Collected data entries:
Content starts

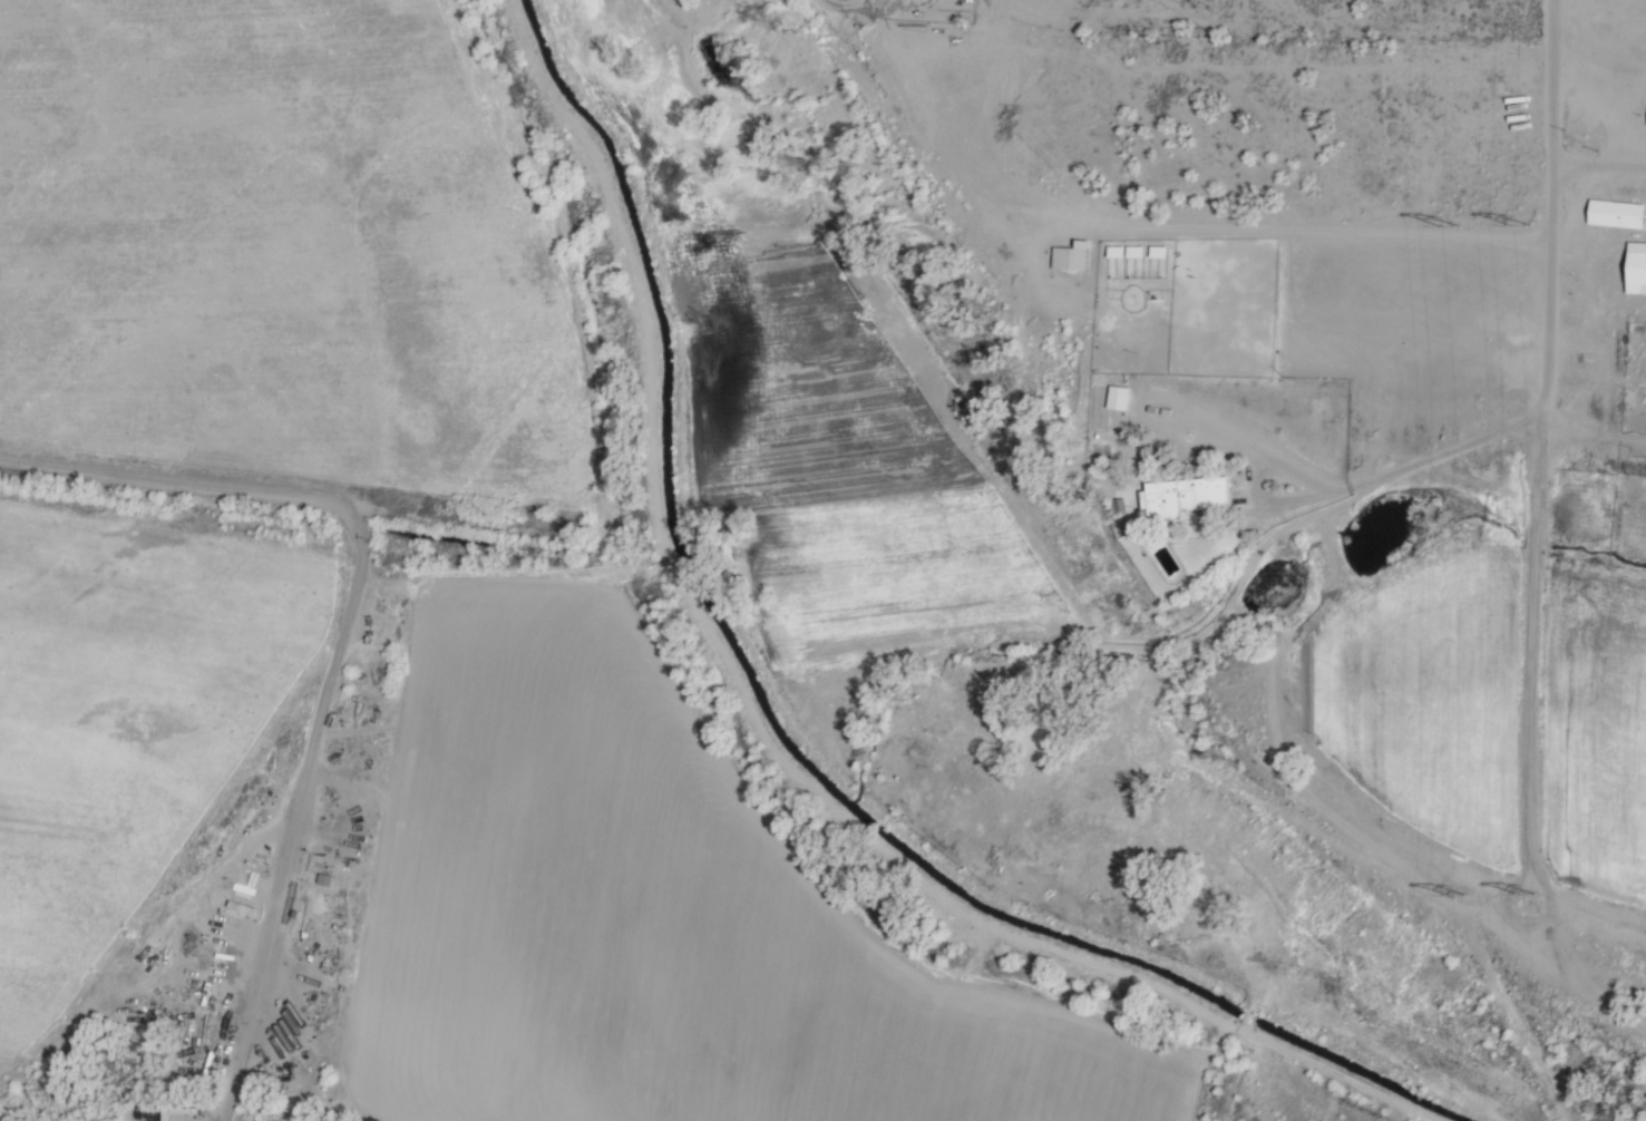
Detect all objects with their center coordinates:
building: (1616, 214)
power tower: (1446, 222)
power tower: (1512, 222)
building: (1013, 227)
building: (1125, 251)
building: (1158, 251)
building: (1069, 258)
building: (1635, 268)
road: (1549, 347)
building: (1118, 398)
building: (1181, 496)
road: (1364, 662)
road: (1361, 834)
power tower: (1459, 898)
power tower: (1526, 900)

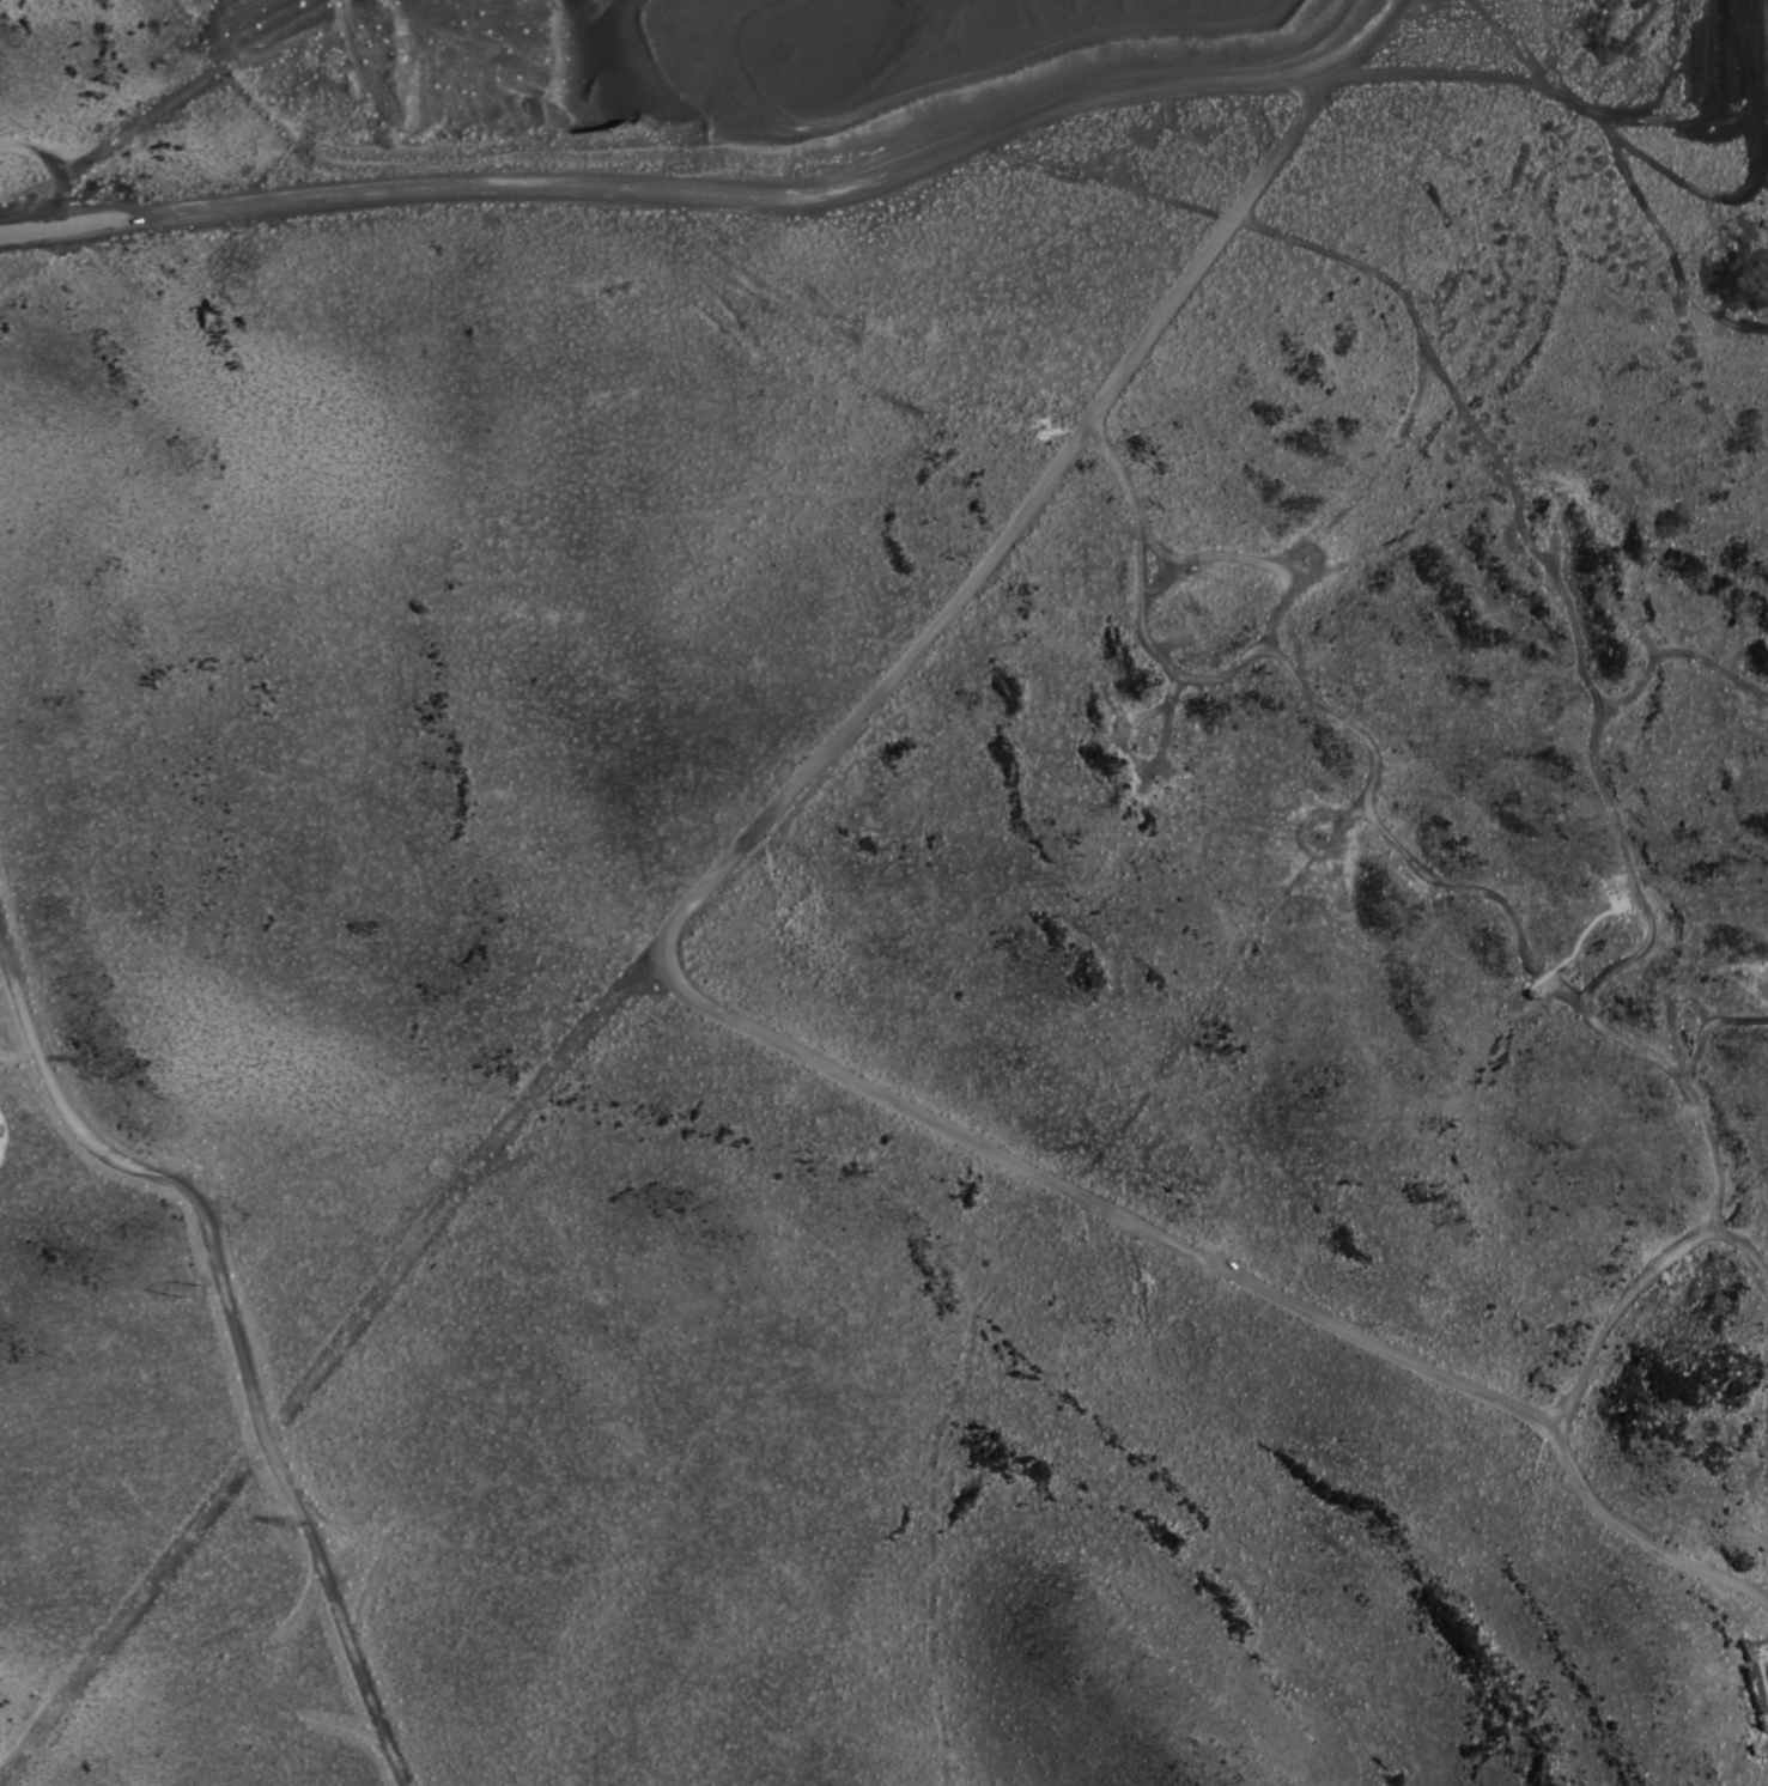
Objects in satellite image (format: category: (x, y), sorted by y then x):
road: (47, 167)
road: (716, 189)
road: (1476, 886)
building: (1618, 901)
road: (731, 1013)
power tower: (86, 1062)
power tower: (181, 1290)
power tower: (292, 1525)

Content ends

Task requirements: Return each line above exactly; any pictures are to be skipped.

Final answer:
Detect all objects with their center coordinates:
building: (1616, 214)
power tower: (1446, 222)
power tower: (1512, 222)
building: (1013, 227)
building: (1125, 251)
building: (1158, 251)
building: (1069, 258)
building: (1635, 268)
road: (1549, 347)
building: (1118, 398)
building: (1181, 496)
road: (1364, 662)
road: (1361, 834)
power tower: (1459, 898)
power tower: (1526, 900)

Objects in satellite image (format: category: (x, y), sorted by y then x):
road: (47, 167)
road: (716, 189)
road: (1476, 886)
building: (1618, 901)
road: (731, 1013)
power tower: (86, 1062)
power tower: (181, 1290)
power tower: (292, 1525)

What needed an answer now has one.